Dataset entries
Content starts

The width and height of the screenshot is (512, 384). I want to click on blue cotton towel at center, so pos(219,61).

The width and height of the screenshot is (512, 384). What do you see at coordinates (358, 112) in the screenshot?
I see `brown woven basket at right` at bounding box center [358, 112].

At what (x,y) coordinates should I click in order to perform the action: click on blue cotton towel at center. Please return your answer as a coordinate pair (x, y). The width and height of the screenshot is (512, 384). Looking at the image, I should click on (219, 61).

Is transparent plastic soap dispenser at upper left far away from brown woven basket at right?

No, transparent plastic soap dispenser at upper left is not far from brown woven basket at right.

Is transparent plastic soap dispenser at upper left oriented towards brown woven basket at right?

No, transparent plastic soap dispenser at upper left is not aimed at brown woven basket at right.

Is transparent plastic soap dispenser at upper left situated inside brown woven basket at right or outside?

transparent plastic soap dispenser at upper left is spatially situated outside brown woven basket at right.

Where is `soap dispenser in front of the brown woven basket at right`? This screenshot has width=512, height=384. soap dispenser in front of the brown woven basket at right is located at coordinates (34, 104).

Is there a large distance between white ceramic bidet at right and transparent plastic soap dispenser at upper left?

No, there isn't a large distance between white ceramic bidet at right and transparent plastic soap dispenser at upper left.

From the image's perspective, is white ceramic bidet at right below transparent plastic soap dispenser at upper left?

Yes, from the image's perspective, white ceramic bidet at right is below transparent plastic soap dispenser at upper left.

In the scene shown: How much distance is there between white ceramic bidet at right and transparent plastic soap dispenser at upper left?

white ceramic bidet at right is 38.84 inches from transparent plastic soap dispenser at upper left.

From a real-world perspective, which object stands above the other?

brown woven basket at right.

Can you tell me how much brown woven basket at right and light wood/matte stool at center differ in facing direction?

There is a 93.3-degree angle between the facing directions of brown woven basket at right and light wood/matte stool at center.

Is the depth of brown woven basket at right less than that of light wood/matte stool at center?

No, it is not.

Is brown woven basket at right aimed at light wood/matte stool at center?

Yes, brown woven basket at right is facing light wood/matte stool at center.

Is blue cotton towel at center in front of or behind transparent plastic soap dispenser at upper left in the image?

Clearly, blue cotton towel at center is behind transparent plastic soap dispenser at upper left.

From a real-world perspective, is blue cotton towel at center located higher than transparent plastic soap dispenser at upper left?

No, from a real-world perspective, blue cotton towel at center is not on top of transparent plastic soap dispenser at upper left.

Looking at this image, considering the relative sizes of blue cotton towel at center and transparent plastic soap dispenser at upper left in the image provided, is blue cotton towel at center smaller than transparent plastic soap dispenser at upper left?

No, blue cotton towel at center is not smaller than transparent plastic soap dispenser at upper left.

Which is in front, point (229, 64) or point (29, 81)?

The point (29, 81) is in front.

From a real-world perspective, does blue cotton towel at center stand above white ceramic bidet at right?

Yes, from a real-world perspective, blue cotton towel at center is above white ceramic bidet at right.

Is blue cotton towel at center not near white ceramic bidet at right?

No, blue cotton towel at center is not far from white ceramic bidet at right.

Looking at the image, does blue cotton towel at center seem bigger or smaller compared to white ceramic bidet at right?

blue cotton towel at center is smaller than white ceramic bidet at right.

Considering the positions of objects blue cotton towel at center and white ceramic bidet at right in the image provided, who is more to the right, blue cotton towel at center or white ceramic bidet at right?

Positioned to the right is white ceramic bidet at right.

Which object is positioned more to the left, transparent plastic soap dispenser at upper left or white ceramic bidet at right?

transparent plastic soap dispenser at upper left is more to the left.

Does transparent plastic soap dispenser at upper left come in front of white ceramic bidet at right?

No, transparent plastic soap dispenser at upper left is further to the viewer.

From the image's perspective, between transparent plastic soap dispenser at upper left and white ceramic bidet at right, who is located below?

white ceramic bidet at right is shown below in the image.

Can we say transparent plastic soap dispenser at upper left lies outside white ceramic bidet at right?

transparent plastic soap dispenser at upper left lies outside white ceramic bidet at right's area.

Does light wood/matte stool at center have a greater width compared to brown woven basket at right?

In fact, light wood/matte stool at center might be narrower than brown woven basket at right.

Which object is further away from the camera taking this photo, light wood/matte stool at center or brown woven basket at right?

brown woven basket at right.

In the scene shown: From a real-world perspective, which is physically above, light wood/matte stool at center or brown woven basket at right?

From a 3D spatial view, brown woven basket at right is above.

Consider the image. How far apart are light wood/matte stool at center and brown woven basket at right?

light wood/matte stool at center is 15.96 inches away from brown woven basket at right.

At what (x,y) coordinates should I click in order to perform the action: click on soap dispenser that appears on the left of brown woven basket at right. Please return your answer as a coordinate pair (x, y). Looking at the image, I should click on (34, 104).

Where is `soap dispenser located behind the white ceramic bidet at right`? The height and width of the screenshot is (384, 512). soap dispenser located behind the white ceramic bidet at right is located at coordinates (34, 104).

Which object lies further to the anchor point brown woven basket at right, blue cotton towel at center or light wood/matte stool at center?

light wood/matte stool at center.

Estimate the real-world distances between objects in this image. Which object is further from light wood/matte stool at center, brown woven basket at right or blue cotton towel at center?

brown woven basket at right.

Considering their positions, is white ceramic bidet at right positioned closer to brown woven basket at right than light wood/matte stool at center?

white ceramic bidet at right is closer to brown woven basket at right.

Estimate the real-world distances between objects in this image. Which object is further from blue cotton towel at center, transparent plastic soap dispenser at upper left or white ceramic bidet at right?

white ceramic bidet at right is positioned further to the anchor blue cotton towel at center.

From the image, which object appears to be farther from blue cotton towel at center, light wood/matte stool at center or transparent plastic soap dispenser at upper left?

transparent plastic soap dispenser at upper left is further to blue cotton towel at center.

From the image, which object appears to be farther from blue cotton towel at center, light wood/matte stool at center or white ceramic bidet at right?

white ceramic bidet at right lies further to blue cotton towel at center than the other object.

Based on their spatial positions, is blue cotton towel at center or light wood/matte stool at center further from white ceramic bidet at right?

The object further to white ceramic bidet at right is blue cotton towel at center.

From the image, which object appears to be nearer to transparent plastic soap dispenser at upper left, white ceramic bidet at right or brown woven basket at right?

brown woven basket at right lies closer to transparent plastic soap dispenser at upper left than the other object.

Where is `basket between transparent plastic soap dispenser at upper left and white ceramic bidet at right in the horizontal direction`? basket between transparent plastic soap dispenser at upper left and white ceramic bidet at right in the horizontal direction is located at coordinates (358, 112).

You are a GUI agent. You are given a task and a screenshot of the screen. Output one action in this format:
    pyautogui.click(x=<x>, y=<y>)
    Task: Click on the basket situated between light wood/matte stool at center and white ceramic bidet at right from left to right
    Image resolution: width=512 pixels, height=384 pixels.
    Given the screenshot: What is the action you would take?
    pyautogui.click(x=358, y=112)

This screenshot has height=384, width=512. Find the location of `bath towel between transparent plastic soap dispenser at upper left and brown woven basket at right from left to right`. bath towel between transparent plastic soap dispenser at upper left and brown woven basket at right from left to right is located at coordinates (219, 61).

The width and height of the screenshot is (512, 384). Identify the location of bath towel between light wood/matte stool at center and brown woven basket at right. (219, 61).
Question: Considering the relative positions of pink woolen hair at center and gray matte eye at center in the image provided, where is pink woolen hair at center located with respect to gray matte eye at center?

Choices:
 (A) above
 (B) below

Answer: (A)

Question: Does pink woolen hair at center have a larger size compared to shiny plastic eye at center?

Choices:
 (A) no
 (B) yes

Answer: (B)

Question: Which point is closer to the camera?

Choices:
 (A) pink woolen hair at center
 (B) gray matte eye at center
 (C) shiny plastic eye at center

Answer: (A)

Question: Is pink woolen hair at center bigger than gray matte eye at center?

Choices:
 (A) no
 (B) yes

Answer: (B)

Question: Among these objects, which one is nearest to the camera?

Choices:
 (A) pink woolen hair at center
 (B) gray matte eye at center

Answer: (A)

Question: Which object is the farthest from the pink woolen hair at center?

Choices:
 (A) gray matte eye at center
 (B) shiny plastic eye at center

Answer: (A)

Content ends

▸ **EXERCISE PROMPT**
Rewrite the data from the line that has "From a real-world perspective, does" through the line that has "Which object is positioned", putting "green linen towel" wherever "blue cotton towel" appears and changing nothing else. Give back only those lines.

▸ **FINAL ANSWER**
From a real-world perspective, does green linen towel at center stand above white ceramic bidet at right?

Yes, from a real-world perspective, green linen towel at center is above white ceramic bidet at right.

Is green linen towel at center not near white ceramic bidet at right?

No, green linen towel at center is not far from white ceramic bidet at right.

Looking at the image, does green linen towel at center seem bigger or smaller compared to white ceramic bidet at right?

green linen towel at center is smaller than white ceramic bidet at right.

Considering the positions of objects green linen towel at center and white ceramic bidet at right in the image provided, who is more to the right, green linen towel at center or white ceramic bidet at right?

Positioned to the right is white ceramic bidet at right.

Which object is positioned more to the left, transparent plastic soap dispenser at upper left or white ceramic bidet at right?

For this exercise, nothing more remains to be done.